▶ Work required:
The exercise calls for exact output of the lines between the one that contains "U3 pin IN: +24V -> VDD" and the end of the data, with both ends kept and pictures left out.

▶ Extracted information:
........
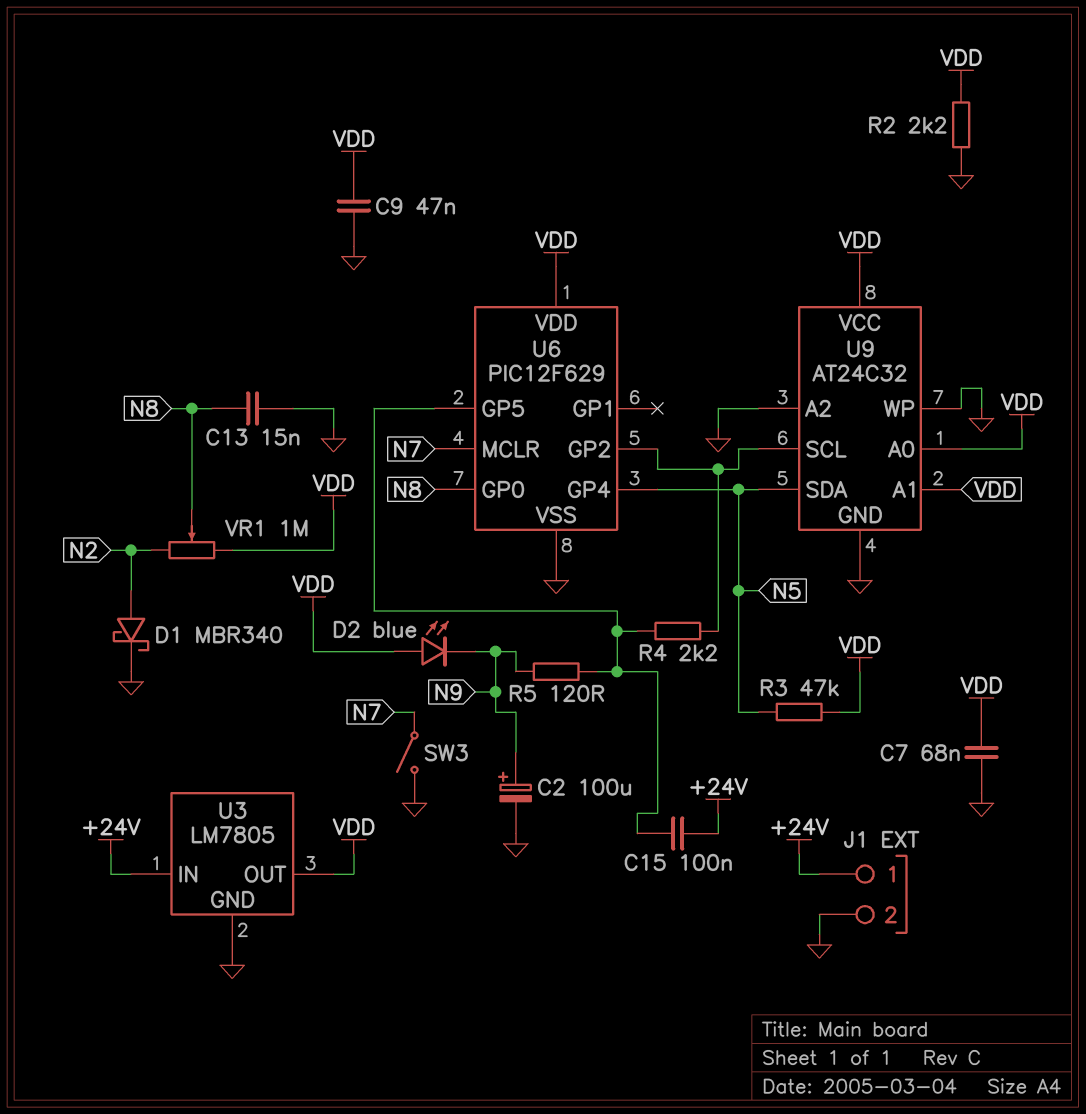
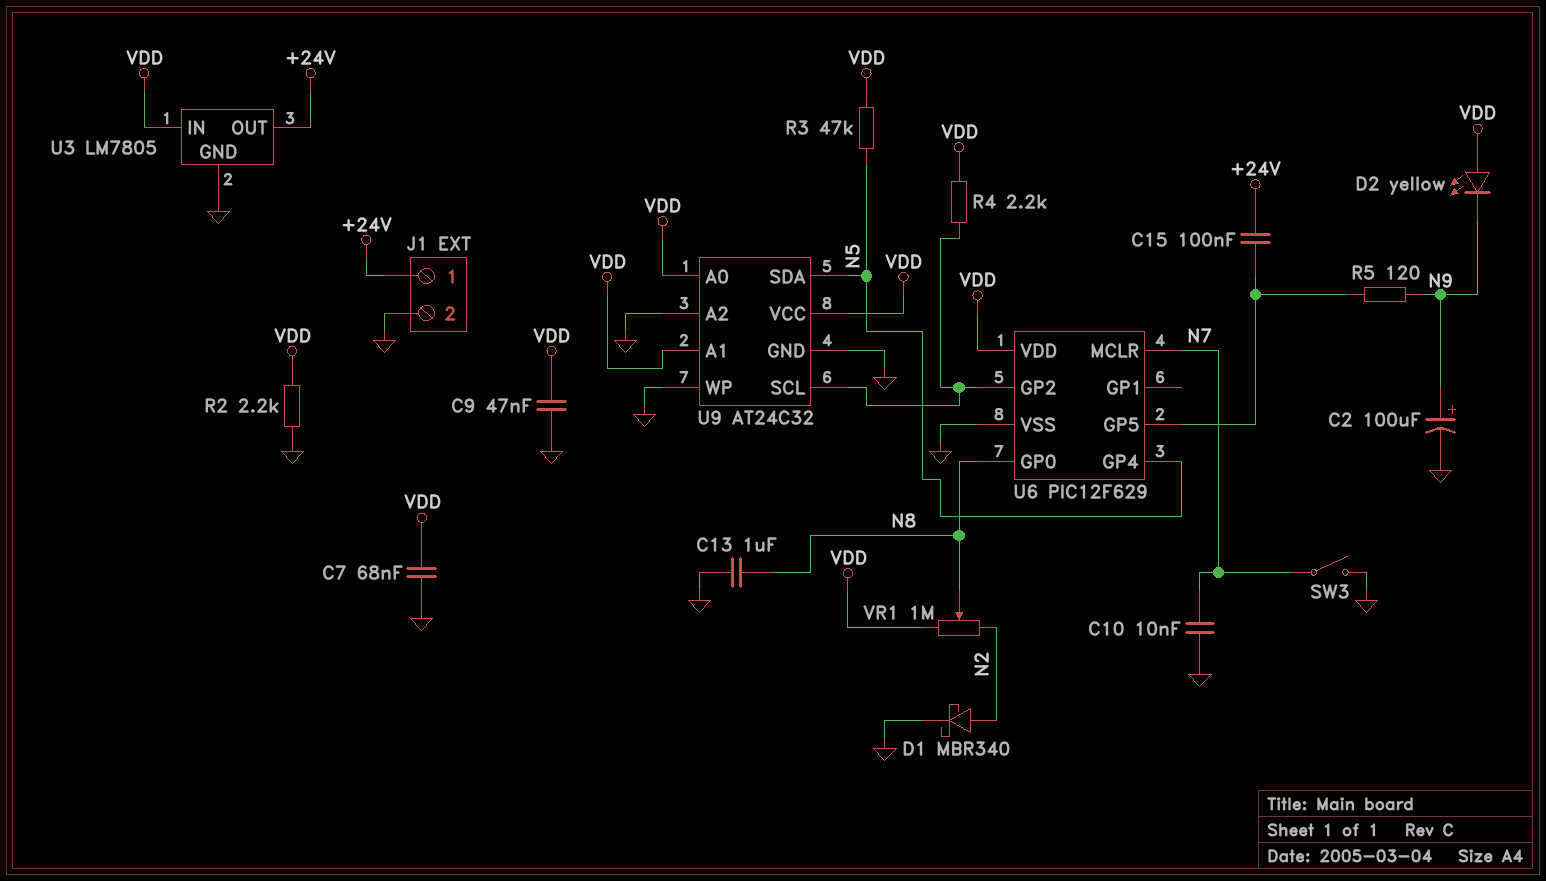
C10: none -> 10nF (GND, N7)
C13: 15nF (GND, N8) -> 1uF (GND, N8)
D2: LED blue (A VDD, K N9) -> LED yellow (A VDD, K N9)
R4: 2.2k (U6/GP2, U6/GP5) -> 2.2k (U6/GP2, VDD)
U3 pin IN: +24V -> VDD
U3 pin OUT: VDD -> +24V

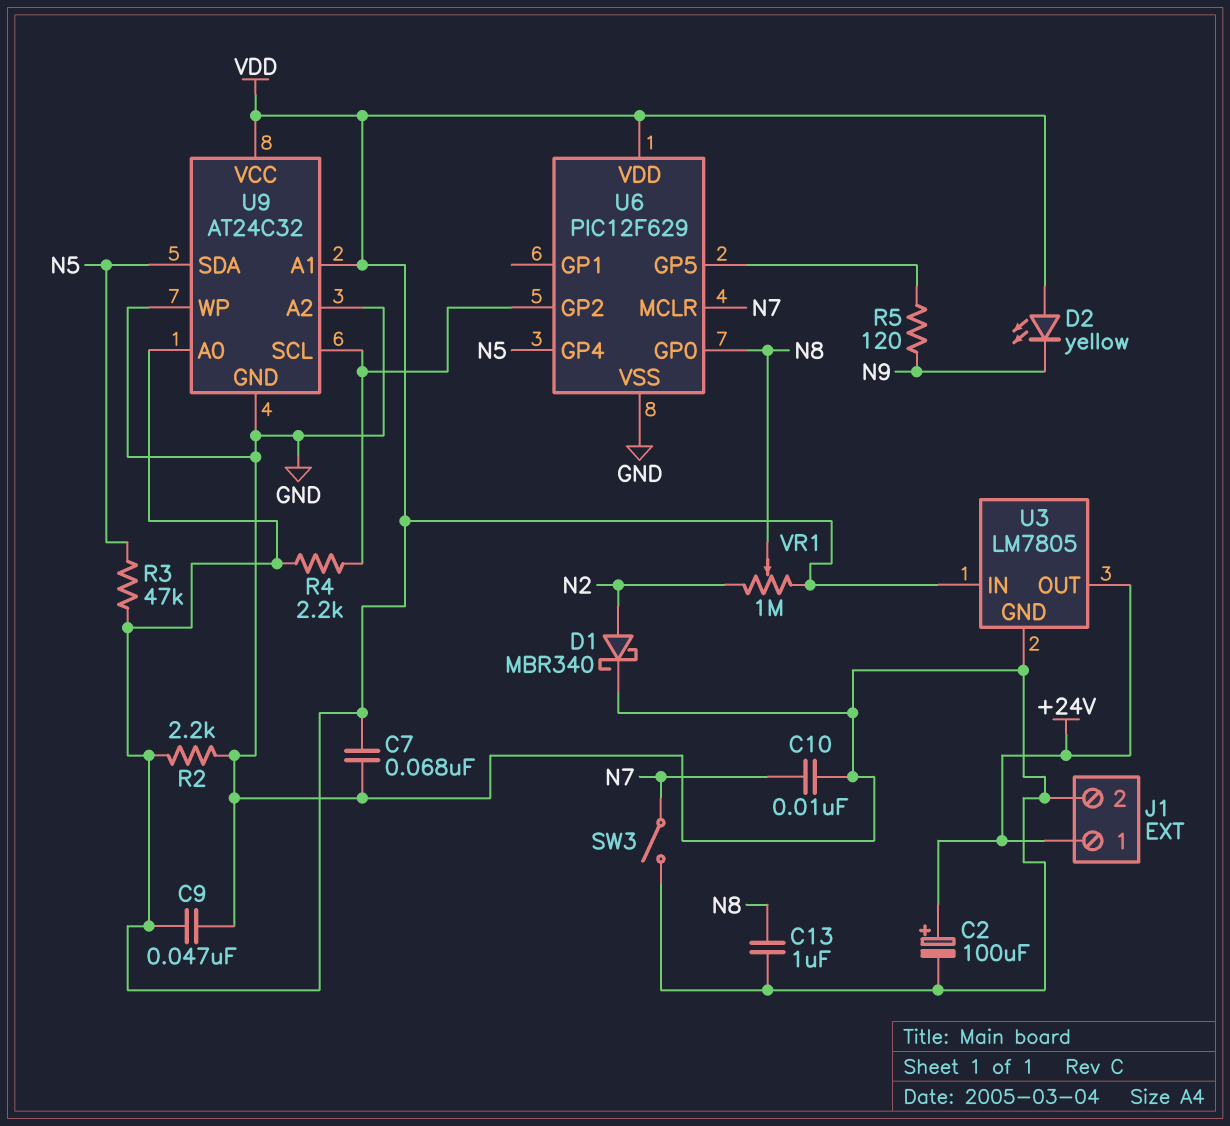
C2: 100uF (plus N9, minus GND) -> 100uF (plus +24V, minus GND)
C15: 100nF (+24V, U6/GP5) -> none

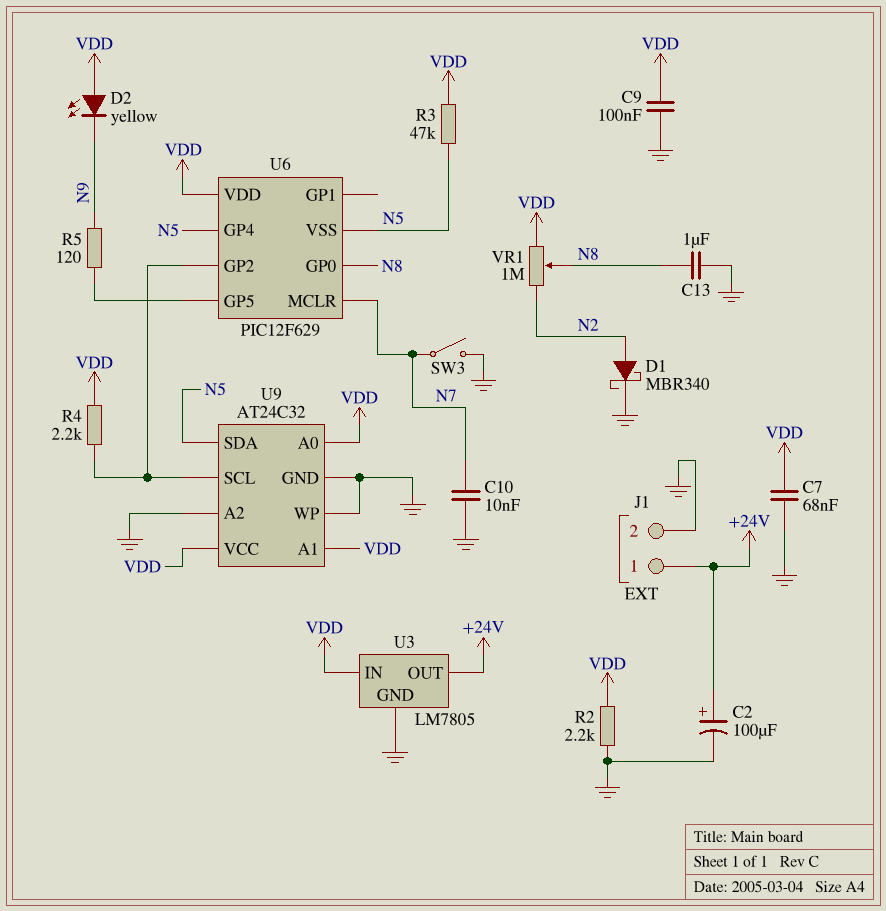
C9: 47nF (GND, VDD) -> 100nF (GND, VDD)
U6 pin VSS: GND -> N5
........
▶ Answer box:
U3 pin IN: +24V -> VDD
U3 pin OUT: VDD -> +24V

C2: 100uF (plus N9, minus GND) -> 100uF (plus +24V, minus GND)
C15: 100nF (+24V, U6/GP5) -> none

C9: 47nF (GND, VDD) -> 100nF (GND, VDD)
U6 pin VSS: GND -> N5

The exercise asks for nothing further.